--- TO-DO ITEM ---
Your answer must contain only the lines from the one containing "(760, 282) = (791, 219): white" through the end of the entries below, reproduced character for character.

--- INPUT RECORDS ---
■ ■ ■ ■ ■
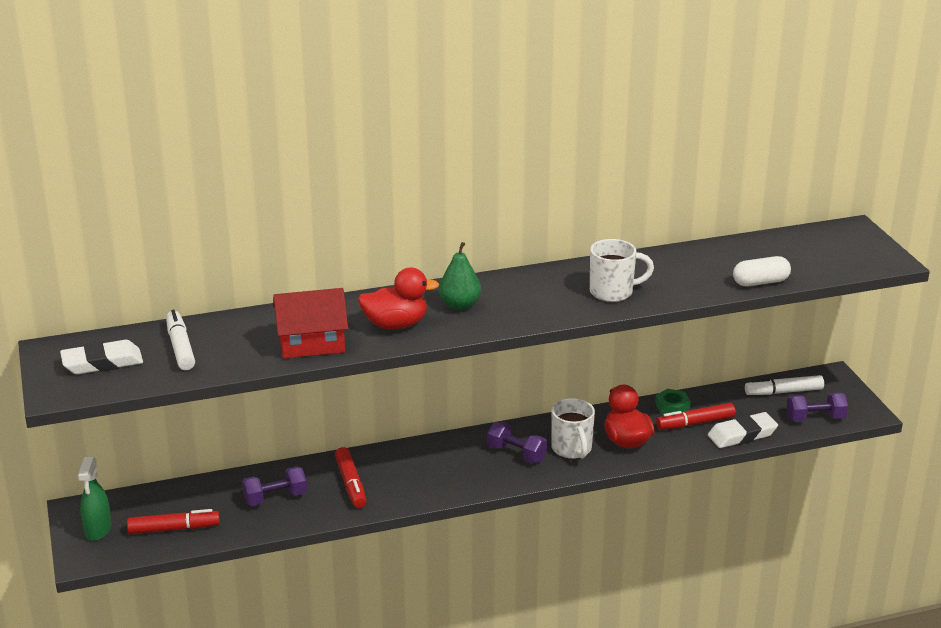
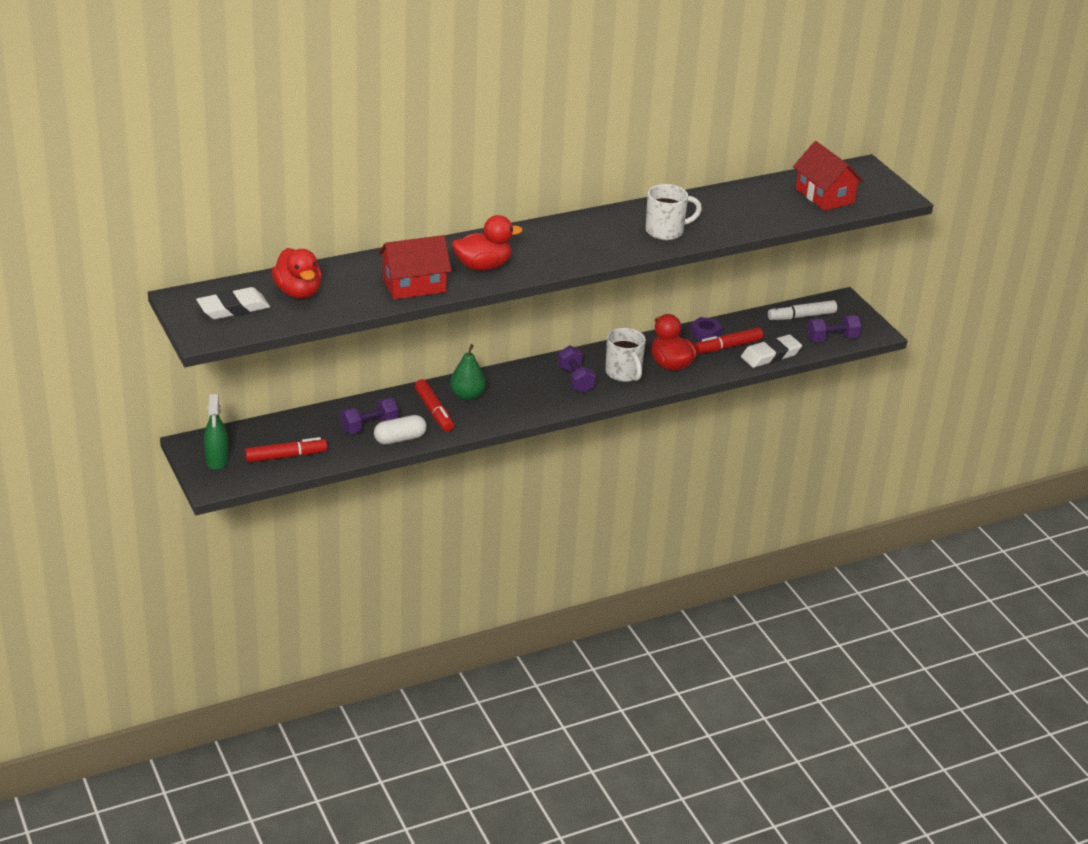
camera: 10 degrees left, 5 degrees up
(180, 347) = (298, 292): white marker -> red duck
(460, 305) = (534, 247): green pear -> green pear (467, 395)
(516, 454) = (575, 379): purple dumbbell -> purple dumbbell turned 45 degrees clockwise
(672, 406) = (705, 333): green nut -> purple nut
(760, 282) = (791, 219): white capsule -> white capsule (400, 439)
(803, 258) = (824, 196): none -> red house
■ ■ ■ ■ ■
--- PROBLEM SOLUTION ---
(760, 282) = (791, 219): white capsule -> white capsule (400, 439)
(803, 258) = (824, 196): none -> red house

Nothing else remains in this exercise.